__To do__: Copy the records below verbatim, from the first line through the line containing "building: none -> [172,349,201,375]", inclusive, and output nothing else.

__Dataset content__:
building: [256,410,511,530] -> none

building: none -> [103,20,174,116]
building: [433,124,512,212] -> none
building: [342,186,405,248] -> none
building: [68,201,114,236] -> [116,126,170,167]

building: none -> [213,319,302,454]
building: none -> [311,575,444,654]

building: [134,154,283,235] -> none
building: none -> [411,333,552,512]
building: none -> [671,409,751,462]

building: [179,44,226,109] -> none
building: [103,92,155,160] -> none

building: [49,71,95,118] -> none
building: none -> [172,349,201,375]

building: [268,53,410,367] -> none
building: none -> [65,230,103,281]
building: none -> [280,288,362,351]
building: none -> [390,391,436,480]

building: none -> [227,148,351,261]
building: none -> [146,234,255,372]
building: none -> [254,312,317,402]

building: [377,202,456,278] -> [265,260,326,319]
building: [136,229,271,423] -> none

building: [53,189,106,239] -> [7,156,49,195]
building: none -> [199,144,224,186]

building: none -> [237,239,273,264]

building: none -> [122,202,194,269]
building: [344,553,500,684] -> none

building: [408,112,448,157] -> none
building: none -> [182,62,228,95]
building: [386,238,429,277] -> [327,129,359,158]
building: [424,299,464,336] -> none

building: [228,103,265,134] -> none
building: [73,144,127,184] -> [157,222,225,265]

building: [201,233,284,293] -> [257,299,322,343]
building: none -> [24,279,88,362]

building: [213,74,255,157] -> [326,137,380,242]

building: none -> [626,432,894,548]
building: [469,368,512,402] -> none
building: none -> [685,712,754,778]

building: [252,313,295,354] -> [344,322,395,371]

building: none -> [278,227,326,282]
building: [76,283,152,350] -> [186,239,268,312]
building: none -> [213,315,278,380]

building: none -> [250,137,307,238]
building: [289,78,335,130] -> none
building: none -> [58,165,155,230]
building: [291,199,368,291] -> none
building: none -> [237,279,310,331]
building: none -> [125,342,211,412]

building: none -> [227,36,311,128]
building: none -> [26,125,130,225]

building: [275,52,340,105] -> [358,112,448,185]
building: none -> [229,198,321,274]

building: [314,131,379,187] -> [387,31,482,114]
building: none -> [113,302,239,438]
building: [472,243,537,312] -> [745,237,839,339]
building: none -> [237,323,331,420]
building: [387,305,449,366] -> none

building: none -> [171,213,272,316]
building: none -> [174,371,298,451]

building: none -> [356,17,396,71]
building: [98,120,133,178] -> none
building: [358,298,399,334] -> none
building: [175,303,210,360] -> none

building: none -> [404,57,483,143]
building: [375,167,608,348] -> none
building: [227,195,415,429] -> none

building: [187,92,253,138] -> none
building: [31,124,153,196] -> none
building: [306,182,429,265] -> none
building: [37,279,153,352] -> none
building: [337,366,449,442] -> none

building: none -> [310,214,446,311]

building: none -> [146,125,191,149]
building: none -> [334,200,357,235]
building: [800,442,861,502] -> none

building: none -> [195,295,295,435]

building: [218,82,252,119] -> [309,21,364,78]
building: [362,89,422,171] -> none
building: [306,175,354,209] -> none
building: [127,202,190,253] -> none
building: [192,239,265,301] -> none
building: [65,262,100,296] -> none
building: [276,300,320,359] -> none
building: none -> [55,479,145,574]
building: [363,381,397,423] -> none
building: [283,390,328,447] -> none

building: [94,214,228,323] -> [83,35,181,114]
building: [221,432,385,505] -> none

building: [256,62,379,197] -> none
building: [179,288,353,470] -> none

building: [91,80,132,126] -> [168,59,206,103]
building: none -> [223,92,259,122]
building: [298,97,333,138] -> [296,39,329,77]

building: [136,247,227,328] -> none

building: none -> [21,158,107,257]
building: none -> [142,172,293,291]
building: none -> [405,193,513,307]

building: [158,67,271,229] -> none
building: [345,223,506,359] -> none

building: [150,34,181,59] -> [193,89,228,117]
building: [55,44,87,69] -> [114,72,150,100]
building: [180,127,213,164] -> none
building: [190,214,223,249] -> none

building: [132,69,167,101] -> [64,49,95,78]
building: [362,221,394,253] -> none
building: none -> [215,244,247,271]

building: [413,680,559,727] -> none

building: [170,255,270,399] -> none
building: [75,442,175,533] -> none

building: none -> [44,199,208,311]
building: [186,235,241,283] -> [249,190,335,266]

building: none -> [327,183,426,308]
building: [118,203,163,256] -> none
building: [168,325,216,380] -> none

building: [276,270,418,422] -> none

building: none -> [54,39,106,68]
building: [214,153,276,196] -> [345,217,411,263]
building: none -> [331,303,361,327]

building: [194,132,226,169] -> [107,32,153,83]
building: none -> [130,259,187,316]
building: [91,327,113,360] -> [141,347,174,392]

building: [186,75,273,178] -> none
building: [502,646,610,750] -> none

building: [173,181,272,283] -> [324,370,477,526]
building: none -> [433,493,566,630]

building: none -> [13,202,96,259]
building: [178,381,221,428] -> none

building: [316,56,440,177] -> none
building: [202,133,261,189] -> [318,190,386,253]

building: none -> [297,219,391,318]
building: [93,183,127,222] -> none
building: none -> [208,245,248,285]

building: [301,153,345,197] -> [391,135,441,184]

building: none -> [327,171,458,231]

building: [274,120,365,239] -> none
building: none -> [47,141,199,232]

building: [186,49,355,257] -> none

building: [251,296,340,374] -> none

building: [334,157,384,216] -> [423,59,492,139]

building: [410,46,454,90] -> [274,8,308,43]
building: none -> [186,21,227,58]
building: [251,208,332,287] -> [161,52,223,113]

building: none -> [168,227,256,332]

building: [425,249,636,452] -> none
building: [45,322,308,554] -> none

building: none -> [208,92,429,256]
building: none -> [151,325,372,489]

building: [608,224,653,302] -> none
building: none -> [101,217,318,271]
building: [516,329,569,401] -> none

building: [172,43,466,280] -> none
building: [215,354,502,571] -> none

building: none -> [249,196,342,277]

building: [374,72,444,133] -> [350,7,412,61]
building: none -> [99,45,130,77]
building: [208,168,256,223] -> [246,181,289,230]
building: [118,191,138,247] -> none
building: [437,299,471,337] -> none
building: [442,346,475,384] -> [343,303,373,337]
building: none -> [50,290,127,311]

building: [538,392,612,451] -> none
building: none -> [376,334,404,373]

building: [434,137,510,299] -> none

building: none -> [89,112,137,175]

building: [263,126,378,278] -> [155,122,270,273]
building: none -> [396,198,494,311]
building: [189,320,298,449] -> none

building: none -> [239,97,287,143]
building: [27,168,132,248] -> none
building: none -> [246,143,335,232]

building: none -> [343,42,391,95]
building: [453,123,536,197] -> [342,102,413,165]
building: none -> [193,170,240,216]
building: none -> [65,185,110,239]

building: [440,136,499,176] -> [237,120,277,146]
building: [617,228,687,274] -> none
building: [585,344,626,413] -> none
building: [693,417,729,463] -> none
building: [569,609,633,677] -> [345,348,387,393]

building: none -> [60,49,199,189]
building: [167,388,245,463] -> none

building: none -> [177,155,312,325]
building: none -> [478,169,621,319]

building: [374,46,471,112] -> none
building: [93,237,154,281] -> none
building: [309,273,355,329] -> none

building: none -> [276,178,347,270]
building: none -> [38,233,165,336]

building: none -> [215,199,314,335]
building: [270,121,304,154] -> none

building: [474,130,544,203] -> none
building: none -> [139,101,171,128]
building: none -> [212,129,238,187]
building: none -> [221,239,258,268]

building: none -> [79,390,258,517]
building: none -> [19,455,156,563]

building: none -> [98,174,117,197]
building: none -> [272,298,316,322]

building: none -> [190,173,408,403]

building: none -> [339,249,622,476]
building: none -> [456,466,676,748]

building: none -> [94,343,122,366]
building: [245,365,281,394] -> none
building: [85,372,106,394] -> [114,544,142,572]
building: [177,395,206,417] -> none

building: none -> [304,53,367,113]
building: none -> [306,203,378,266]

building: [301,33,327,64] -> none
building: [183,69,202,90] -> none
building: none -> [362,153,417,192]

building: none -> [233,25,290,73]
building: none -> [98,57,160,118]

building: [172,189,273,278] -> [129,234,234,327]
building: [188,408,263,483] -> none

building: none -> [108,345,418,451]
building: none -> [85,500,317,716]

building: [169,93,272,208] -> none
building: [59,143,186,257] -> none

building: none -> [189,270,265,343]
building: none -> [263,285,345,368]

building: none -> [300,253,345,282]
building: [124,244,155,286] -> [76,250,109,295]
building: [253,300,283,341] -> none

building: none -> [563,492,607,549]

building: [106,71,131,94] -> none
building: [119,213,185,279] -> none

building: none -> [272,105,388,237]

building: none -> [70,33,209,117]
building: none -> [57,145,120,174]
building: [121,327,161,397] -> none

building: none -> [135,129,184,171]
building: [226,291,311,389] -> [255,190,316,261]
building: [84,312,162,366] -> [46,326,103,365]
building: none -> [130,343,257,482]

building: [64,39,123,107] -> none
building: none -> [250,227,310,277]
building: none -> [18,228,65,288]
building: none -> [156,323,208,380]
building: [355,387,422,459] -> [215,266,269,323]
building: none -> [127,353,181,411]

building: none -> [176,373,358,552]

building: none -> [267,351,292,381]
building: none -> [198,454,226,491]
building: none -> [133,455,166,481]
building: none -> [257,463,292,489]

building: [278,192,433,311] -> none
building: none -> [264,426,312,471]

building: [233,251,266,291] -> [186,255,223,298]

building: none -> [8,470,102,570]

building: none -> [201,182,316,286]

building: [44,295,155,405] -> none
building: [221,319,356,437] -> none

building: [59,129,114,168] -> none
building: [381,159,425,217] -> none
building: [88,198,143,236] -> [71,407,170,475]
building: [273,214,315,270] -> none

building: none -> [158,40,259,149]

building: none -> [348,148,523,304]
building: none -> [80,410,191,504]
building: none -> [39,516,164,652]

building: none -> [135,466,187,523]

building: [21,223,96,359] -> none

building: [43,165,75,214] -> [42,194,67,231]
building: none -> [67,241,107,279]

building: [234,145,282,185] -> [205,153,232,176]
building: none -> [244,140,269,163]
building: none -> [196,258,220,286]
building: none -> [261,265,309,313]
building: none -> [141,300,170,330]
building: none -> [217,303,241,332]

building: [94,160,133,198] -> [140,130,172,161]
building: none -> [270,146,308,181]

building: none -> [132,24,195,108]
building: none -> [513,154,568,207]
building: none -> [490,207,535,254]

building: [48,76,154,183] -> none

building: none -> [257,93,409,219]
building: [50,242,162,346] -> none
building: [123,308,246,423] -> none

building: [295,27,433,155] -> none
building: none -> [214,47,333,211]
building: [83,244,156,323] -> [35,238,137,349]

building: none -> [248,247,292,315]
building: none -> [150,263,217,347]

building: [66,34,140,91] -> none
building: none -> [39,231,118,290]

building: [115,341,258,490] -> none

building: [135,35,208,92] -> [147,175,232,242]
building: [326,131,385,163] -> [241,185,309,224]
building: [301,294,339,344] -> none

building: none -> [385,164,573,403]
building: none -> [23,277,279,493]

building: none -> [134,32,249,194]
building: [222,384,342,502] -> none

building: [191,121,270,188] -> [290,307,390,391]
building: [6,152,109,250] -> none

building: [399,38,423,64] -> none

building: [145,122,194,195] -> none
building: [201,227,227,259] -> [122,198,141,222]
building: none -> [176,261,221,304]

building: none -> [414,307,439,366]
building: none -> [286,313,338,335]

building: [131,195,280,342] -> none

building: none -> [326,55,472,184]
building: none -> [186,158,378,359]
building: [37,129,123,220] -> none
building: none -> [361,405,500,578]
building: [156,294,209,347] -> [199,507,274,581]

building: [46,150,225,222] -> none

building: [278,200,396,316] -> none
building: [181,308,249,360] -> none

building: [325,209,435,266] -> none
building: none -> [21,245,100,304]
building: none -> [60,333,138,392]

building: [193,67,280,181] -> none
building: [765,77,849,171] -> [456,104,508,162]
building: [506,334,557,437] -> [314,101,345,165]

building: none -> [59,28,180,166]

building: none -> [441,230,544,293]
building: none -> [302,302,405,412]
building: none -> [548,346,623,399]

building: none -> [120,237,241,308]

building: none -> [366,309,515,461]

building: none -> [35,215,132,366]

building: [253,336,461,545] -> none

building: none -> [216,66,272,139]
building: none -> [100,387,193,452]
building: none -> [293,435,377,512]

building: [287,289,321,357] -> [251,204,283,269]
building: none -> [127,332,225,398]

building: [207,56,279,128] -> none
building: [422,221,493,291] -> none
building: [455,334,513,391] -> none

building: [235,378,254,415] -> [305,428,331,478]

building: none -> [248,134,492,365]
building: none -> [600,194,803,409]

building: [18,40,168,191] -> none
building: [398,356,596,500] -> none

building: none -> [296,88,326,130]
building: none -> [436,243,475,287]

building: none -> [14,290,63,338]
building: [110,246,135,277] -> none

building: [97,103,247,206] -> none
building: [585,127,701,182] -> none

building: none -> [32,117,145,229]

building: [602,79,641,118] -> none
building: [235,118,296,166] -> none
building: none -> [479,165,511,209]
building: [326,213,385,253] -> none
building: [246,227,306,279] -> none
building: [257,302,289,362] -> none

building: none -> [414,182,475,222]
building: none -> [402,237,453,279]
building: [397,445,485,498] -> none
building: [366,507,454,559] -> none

__Final answer__:
building: [256,410,511,530] -> none

building: none -> [103,20,174,116]
building: [433,124,512,212] -> none
building: [342,186,405,248] -> none
building: [68,201,114,236] -> [116,126,170,167]

building: none -> [213,319,302,454]
building: none -> [311,575,444,654]

building: [134,154,283,235] -> none
building: none -> [411,333,552,512]
building: none -> [671,409,751,462]

building: [179,44,226,109] -> none
building: [103,92,155,160] -> none

building: [49,71,95,118] -> none
building: none -> [172,349,201,375]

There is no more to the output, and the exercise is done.